STATED EXERCISE:
Rewrite the items from the line with "6: (29, 33)" to the line with "15: (514, 445)", swapping "345" for "354" and leaving everything else as it is.

Stored data
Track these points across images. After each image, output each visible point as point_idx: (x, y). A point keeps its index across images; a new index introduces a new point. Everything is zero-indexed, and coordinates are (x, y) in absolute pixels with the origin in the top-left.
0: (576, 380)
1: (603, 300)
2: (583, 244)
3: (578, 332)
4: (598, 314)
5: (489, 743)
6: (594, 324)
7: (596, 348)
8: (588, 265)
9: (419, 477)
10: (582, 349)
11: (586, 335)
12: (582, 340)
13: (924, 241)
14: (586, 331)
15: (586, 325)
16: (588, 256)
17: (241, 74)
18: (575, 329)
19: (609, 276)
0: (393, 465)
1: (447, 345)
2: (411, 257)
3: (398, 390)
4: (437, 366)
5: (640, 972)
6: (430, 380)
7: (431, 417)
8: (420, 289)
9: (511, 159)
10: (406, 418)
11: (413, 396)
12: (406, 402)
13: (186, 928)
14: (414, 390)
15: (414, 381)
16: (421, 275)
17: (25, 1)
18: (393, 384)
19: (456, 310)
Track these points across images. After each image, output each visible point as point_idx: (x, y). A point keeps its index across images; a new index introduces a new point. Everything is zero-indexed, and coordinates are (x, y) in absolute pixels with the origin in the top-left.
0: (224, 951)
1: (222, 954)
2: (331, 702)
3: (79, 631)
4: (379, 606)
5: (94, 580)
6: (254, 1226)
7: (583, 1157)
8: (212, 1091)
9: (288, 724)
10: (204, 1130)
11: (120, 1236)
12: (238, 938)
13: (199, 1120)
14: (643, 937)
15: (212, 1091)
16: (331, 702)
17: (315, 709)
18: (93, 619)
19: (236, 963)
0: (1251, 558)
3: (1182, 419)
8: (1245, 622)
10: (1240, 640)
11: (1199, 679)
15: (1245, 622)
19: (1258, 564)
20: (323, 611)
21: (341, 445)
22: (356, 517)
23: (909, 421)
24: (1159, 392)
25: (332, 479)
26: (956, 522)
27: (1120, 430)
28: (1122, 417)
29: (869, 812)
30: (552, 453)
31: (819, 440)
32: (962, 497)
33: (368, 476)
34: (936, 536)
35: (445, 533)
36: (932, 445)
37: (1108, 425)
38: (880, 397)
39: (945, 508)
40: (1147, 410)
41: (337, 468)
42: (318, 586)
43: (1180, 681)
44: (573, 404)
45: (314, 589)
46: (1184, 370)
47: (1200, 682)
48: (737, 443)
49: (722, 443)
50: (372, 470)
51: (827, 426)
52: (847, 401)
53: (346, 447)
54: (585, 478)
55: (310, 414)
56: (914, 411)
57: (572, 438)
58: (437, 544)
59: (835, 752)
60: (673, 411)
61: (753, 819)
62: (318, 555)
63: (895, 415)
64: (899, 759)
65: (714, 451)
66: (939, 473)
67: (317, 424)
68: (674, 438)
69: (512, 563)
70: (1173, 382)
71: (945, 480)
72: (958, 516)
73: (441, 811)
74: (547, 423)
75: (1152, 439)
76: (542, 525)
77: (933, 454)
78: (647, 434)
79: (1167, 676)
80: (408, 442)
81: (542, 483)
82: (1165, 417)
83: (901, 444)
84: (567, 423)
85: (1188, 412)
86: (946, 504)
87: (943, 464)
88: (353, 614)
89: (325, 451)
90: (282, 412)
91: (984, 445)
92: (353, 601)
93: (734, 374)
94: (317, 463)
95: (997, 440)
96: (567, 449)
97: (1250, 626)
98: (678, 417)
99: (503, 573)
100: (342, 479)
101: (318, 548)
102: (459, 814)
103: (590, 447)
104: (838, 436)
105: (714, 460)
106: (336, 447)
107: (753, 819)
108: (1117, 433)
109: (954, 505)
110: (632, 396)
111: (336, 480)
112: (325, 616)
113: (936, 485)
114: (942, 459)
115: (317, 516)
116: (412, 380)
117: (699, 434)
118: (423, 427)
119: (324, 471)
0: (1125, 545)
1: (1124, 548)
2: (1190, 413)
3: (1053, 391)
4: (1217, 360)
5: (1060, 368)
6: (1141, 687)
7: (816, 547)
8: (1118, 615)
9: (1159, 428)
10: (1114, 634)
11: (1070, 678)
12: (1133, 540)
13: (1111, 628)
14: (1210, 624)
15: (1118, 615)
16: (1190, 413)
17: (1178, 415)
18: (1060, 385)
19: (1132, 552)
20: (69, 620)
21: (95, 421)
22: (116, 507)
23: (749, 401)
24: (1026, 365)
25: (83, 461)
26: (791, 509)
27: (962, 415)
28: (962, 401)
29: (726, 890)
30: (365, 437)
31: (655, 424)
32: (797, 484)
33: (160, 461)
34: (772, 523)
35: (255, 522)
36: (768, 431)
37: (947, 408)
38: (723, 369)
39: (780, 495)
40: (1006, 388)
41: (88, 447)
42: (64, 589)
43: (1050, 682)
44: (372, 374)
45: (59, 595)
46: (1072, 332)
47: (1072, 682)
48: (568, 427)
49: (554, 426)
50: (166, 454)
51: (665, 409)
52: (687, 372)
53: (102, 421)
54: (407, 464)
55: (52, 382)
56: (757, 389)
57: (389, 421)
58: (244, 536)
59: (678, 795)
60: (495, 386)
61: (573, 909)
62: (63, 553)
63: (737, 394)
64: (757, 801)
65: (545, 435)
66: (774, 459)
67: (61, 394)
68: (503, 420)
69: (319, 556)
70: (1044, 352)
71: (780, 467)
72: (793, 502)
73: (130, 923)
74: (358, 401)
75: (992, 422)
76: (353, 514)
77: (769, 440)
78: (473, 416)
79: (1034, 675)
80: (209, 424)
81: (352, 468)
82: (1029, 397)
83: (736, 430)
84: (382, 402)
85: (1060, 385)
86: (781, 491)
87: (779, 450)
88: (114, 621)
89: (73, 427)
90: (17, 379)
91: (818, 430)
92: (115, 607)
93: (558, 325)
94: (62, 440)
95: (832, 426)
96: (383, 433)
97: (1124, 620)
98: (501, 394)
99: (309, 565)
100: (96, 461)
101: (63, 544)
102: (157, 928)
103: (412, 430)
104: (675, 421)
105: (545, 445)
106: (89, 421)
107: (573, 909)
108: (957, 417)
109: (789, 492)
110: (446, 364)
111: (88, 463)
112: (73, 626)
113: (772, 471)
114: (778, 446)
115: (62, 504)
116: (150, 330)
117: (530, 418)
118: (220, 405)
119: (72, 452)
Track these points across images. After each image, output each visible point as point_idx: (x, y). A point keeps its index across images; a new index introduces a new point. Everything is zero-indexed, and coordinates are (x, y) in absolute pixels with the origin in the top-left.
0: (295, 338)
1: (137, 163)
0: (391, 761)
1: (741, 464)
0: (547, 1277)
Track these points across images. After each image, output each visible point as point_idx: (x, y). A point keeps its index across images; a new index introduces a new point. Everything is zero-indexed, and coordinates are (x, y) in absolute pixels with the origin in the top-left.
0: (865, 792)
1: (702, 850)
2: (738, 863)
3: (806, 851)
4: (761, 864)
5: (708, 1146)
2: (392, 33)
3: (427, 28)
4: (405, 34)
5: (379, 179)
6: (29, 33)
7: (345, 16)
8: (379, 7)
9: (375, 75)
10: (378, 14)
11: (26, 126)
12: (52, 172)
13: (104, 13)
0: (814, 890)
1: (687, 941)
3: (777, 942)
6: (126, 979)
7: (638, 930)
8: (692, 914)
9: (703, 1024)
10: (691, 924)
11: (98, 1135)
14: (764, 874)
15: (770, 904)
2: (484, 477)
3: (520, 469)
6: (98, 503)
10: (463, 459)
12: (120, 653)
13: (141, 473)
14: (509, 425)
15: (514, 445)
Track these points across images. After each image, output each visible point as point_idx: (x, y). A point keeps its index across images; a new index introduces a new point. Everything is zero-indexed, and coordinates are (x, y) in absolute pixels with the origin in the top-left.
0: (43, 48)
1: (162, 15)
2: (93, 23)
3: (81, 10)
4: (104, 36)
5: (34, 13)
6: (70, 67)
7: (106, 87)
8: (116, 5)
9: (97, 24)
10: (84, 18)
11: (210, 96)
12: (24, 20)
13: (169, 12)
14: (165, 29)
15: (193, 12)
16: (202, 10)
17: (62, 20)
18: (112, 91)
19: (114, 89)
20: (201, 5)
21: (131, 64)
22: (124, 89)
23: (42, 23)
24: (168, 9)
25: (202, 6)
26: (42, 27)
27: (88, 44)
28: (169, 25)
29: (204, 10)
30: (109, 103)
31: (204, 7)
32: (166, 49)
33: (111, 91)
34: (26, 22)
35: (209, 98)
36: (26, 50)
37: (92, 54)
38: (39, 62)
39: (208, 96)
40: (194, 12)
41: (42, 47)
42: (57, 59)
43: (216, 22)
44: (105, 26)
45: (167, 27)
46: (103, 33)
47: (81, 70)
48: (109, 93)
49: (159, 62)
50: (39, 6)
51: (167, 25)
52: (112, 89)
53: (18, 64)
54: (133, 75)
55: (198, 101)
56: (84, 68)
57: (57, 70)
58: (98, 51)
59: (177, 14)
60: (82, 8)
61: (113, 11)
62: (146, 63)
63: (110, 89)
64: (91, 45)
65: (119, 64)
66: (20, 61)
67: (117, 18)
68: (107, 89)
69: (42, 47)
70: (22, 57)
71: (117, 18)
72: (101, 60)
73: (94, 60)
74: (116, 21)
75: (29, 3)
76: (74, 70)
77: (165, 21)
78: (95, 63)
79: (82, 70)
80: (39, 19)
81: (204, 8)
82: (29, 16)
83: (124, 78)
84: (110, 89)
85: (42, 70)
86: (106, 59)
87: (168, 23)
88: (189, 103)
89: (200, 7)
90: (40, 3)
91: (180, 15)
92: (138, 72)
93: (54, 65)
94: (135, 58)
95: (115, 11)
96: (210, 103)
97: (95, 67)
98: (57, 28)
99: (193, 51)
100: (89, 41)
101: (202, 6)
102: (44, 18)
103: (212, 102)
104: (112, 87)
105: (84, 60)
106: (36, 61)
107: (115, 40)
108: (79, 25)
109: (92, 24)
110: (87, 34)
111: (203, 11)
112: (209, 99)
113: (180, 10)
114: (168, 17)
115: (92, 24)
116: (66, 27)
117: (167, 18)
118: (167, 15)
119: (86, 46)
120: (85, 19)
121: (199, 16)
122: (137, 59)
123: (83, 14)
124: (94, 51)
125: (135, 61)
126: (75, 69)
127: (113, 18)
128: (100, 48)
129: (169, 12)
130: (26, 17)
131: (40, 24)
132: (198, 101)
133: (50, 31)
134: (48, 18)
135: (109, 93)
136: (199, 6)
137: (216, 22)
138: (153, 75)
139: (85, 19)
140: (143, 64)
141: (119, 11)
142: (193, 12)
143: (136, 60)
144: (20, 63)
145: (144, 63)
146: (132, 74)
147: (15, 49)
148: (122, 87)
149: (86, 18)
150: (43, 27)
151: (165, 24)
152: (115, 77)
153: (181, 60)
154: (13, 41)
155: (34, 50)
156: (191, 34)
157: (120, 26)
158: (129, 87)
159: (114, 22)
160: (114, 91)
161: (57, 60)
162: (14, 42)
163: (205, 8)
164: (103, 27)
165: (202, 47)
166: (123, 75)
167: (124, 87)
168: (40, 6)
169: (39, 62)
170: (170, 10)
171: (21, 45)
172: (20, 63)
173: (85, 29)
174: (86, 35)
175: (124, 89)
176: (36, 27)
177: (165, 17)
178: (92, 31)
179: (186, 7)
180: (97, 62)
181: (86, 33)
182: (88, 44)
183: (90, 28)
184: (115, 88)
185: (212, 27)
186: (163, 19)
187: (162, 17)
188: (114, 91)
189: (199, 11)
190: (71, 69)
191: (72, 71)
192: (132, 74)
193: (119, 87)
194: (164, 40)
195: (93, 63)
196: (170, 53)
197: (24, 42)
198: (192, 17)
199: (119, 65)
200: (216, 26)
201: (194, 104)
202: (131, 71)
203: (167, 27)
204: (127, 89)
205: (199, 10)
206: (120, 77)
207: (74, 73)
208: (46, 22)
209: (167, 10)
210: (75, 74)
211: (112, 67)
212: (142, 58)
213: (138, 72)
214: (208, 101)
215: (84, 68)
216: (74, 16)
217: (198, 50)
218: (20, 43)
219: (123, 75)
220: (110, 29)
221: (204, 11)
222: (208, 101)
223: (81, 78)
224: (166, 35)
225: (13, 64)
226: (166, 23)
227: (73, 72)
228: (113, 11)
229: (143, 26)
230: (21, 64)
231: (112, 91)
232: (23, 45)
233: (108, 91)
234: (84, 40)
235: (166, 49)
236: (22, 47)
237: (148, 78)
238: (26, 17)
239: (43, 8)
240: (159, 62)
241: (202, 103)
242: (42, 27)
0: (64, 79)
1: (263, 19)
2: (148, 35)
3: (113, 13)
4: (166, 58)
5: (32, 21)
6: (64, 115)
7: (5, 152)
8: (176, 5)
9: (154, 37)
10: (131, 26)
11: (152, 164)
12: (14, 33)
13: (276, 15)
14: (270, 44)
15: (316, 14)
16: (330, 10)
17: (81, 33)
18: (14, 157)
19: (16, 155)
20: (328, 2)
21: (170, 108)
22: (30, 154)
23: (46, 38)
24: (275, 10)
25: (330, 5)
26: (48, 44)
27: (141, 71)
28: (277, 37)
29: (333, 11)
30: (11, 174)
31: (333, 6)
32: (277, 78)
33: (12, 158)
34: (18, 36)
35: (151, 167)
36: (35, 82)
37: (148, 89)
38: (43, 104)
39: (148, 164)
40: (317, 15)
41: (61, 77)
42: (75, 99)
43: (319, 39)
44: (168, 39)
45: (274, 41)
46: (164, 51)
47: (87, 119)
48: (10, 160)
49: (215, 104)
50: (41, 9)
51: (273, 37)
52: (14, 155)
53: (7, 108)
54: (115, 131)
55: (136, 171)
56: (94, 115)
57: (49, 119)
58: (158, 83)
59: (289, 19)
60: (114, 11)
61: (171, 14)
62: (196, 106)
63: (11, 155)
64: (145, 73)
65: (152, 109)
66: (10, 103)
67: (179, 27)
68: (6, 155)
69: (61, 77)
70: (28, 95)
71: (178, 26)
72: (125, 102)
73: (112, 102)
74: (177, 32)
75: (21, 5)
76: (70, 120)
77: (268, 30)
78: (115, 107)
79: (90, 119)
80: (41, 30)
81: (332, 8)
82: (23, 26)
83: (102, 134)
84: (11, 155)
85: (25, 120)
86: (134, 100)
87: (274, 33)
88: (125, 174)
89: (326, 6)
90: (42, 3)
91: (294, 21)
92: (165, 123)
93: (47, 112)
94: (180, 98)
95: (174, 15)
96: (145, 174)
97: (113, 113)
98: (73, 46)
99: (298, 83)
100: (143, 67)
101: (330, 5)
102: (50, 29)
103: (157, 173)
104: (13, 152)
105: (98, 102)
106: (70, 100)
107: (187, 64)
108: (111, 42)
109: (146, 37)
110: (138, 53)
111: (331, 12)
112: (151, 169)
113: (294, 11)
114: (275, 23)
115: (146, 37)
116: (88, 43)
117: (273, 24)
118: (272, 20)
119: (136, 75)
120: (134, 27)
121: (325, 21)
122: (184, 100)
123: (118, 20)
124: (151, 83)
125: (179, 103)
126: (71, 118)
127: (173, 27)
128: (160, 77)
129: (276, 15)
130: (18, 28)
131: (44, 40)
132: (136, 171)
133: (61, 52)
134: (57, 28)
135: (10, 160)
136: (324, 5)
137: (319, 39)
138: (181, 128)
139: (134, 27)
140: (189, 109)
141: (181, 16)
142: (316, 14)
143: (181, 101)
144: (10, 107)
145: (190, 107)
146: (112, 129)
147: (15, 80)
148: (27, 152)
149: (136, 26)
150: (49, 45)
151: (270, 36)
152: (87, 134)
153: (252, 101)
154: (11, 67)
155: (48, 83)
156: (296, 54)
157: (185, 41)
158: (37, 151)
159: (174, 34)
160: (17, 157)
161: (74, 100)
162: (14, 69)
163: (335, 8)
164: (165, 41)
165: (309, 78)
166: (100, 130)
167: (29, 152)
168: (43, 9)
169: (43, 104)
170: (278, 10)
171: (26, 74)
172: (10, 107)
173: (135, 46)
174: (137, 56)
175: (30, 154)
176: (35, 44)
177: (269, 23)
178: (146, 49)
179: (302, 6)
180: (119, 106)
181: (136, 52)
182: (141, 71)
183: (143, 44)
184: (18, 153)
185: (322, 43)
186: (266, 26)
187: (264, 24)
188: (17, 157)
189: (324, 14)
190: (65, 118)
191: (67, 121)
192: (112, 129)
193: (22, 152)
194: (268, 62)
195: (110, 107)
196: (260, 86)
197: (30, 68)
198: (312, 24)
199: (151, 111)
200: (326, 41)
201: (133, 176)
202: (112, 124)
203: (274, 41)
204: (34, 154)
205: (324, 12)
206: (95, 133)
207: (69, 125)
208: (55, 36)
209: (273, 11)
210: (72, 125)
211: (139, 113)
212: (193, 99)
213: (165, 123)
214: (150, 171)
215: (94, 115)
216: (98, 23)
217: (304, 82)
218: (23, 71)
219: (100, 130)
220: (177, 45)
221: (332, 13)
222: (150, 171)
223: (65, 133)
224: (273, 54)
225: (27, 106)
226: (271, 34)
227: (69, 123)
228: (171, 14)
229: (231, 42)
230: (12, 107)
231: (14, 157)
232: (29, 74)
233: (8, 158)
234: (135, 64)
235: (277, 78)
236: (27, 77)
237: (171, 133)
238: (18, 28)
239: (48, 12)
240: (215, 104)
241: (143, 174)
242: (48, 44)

RESULT FOR THIS TASK:
6: (29, 33)
7: (354, 16)
8: (379, 7)
9: (375, 75)
10: (378, 14)
11: (26, 126)
12: (52, 172)
13: (104, 13)
0: (814, 890)
1: (687, 941)
3: (777, 942)
6: (126, 979)
7: (638, 930)
8: (692, 914)
9: (703, 1024)
10: (691, 924)
11: (98, 1135)
14: (764, 874)
15: (770, 904)
2: (484, 477)
3: (520, 469)
6: (98, 503)
10: (463, 459)
12: (120, 653)
13: (141, 473)
14: (509, 425)
15: (514, 445)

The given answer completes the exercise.